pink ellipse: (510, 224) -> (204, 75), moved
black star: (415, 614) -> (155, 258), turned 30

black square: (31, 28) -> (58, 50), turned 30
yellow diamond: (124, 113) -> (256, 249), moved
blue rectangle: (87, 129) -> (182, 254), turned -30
● ● ●
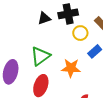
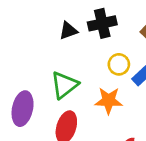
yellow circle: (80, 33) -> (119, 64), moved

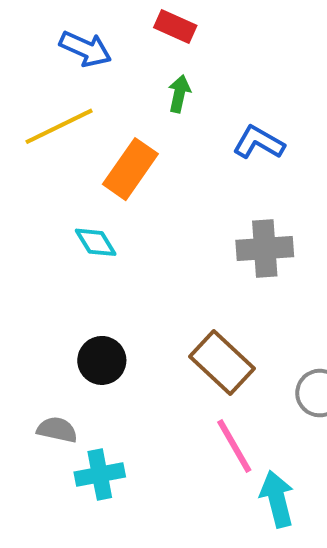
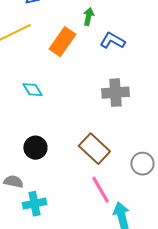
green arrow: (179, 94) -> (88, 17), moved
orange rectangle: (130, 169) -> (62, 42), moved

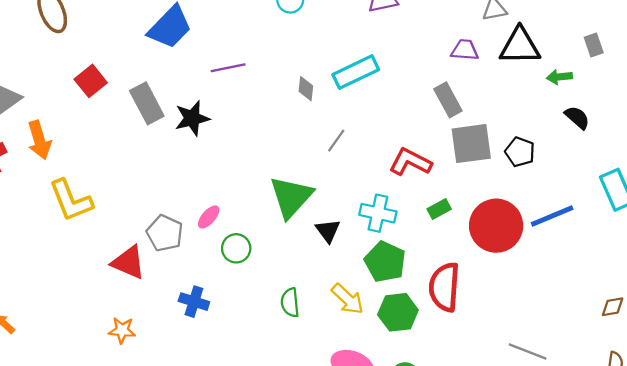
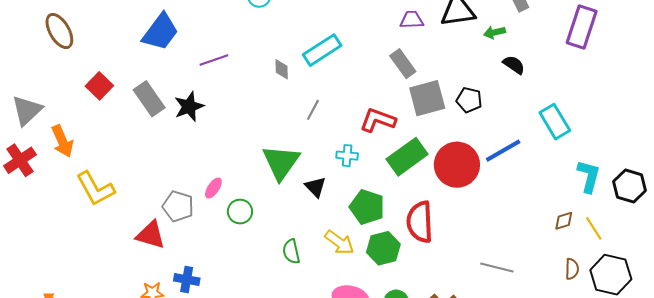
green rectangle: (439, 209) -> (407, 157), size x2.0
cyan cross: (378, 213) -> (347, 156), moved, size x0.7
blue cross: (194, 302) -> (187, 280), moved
● ● ●
### Exercise prompt:
Return exactly, and only, the lines above starting at the line that contains "black star: (415, 614)" and ending at the line that contains "blue rectangle: (87, 129)".

### Answer section:
black star: (415, 614) -> (155, 258), turned 30

black square: (31, 28) -> (58, 50), turned 30
yellow diamond: (124, 113) -> (256, 249), moved
blue rectangle: (87, 129) -> (182, 254), turned -30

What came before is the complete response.